▶ _Assignment_
In the records below, find every line with the word "none" and copy it.

[Entries taken from a collection]

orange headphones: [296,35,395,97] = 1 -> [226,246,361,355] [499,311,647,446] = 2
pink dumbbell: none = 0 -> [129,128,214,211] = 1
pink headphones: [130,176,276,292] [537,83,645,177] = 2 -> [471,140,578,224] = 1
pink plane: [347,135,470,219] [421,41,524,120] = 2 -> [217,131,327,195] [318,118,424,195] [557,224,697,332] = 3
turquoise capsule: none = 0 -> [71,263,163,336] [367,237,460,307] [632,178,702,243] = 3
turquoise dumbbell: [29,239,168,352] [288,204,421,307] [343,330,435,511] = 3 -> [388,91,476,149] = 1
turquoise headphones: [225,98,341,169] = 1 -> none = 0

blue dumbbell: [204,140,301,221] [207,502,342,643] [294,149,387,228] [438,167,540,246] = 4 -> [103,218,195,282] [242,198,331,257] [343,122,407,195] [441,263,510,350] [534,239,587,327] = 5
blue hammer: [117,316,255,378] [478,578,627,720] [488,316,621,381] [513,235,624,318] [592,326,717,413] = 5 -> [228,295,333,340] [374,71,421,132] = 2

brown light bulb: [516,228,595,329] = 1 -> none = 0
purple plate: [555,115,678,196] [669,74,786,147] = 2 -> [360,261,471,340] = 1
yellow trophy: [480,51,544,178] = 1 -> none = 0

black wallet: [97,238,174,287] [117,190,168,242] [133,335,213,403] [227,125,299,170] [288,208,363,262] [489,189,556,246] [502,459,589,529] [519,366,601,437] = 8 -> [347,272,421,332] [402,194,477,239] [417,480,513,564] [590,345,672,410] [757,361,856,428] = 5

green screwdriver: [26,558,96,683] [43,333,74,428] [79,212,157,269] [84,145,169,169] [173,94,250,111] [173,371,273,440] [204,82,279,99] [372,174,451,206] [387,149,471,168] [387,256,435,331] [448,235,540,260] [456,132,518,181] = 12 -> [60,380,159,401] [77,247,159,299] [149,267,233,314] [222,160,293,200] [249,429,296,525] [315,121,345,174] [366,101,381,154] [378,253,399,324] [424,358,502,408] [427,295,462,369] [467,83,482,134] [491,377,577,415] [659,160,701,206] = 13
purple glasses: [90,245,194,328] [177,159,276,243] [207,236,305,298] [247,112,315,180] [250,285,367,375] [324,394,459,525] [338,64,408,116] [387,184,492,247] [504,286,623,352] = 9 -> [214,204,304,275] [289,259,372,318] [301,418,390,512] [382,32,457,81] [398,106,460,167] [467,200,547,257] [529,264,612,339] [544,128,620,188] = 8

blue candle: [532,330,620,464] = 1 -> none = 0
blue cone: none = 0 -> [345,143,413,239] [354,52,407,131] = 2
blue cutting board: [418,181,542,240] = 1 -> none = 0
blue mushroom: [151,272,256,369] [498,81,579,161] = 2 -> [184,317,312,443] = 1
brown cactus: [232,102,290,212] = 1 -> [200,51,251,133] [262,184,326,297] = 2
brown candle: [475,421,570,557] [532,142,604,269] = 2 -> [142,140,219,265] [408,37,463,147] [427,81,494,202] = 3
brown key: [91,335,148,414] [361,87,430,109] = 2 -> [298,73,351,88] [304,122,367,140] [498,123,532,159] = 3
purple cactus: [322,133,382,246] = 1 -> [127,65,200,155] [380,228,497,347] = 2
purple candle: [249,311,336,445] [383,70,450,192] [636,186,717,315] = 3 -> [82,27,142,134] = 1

▶ _Written solution_
pink dumbbell: none = 0 -> [129,128,214,211] = 1
turquoise capsule: none = 0 -> [71,263,163,336] [367,237,460,307] [632,178,702,243] = 3
turquoise headphones: [225,98,341,169] = 1 -> none = 0
brown light bulb: [516,228,595,329] = 1 -> none = 0
yellow trophy: [480,51,544,178] = 1 -> none = 0
blue candle: [532,330,620,464] = 1 -> none = 0
blue cone: none = 0 -> [345,143,413,239] [354,52,407,131] = 2
blue cutting board: [418,181,542,240] = 1 -> none = 0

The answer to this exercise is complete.